Write out all of the data below word for word, keeping every line, name, and number unchanged.
---
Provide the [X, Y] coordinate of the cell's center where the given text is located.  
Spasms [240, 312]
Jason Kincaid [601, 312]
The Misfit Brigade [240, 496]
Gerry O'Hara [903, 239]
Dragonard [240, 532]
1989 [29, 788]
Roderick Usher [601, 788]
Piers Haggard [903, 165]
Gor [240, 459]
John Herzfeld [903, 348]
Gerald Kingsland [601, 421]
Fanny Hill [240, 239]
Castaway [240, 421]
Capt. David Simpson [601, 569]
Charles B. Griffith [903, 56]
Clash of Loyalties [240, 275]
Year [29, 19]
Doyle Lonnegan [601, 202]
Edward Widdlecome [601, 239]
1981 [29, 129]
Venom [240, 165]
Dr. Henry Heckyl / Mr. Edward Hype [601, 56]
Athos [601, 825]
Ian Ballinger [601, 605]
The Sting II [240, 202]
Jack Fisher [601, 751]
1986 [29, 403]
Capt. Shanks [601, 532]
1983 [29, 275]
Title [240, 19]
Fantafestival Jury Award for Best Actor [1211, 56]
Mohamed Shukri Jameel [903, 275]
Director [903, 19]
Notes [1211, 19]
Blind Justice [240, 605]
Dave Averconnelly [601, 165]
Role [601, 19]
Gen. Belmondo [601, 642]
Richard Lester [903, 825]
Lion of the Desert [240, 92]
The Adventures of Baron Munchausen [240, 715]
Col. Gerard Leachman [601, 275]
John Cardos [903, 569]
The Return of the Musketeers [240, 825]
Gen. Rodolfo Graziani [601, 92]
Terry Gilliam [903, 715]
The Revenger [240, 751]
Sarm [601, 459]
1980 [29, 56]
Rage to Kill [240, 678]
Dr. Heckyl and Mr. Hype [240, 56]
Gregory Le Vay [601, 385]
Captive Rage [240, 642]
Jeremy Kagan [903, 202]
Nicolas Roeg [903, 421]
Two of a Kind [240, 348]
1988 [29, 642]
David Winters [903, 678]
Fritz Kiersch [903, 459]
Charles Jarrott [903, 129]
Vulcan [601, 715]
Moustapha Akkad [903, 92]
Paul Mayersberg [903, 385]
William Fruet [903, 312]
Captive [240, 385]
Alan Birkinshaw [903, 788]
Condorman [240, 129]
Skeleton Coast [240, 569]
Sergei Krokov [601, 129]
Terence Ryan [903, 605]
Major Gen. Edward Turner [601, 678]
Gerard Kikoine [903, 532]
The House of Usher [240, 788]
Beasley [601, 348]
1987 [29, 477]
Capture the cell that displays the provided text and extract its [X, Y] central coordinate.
---
» THE OUTPUT
Provide the [X, Y] coordinate of the cell's center where the given text is located.  
Spasms [240, 312]
Jason Kincaid [601, 312]
The Misfit Brigade [240, 496]
Gerry O'Hara [903, 239]
Dragonard [240, 532]
1989 [29, 788]
Roderick Usher [601, 788]
Piers Haggard [903, 165]
Gor [240, 459]
John Herzfeld [903, 348]
Gerald Kingsland [601, 421]
Fanny Hill [240, 239]
Castaway [240, 421]
Capt. David Simpson [601, 569]
Charles B. Griffith [903, 56]
Clash of Loyalties [240, 275]
Year [29, 19]
Doyle Lonnegan [601, 202]
Edward Widdlecome [601, 239]
1981 [29, 129]
Venom [240, 165]
Dr. Henry Heckyl / Mr. Edward Hype [601, 56]
Athos [601, 825]
Ian Ballinger [601, 605]
The Sting II [240, 202]
Jack Fisher [601, 751]
1986 [29, 403]
Capt. Shanks [601, 532]
1983 [29, 275]
Title [240, 19]
Fantafestival Jury Award for Best Actor [1211, 56]
Mohamed Shukri Jameel [903, 275]
Director [903, 19]
Notes [1211, 19]
Blind Justice [240, 605]
Dave Averconnelly [601, 165]
Role [601, 19]
Gen. Belmondo [601, 642]
Richard Lester [903, 825]
Lion of the Desert [240, 92]
The Adventures of Baron Munchausen [240, 715]
Col. Gerard Leachman [601, 275]
John Cardos [903, 569]
The Return of the Musketeers [240, 825]
Gen. Rodolfo Graziani [601, 92]
Terry Gilliam [903, 715]
The Revenger [240, 751]
Sarm [601, 459]
1980 [29, 56]
Rage to Kill [240, 678]
Dr. Heckyl and Mr. Hype [240, 56]
Gregory Le Vay [601, 385]
Captive Rage [240, 642]
Jeremy Kagan [903, 202]
Nicolas Roeg [903, 421]
Two of a Kind [240, 348]
1988 [29, 642]
David Winters [903, 678]
Fritz Kiersch [903, 459]
Charles Jarrott [903, 129]
Vulcan [601, 715]
Moustapha Akkad [903, 92]
Paul Mayersberg [903, 385]
William Fruet [903, 312]
Captive [240, 385]
Alan Birkinshaw [903, 788]
Condorman [240, 129]
Skeleton Coast [240, 569]
Sergei Krokov [601, 129]
Terence Ryan [903, 605]
Major Gen. Edward Turner [601, 678]
Gerard Kikoine [903, 532]
The House of Usher [240, 788]
Beasley [601, 348]
1987 [29, 477]
Capture the cell that displays the provided text and extract its [X, Y] central coordinate.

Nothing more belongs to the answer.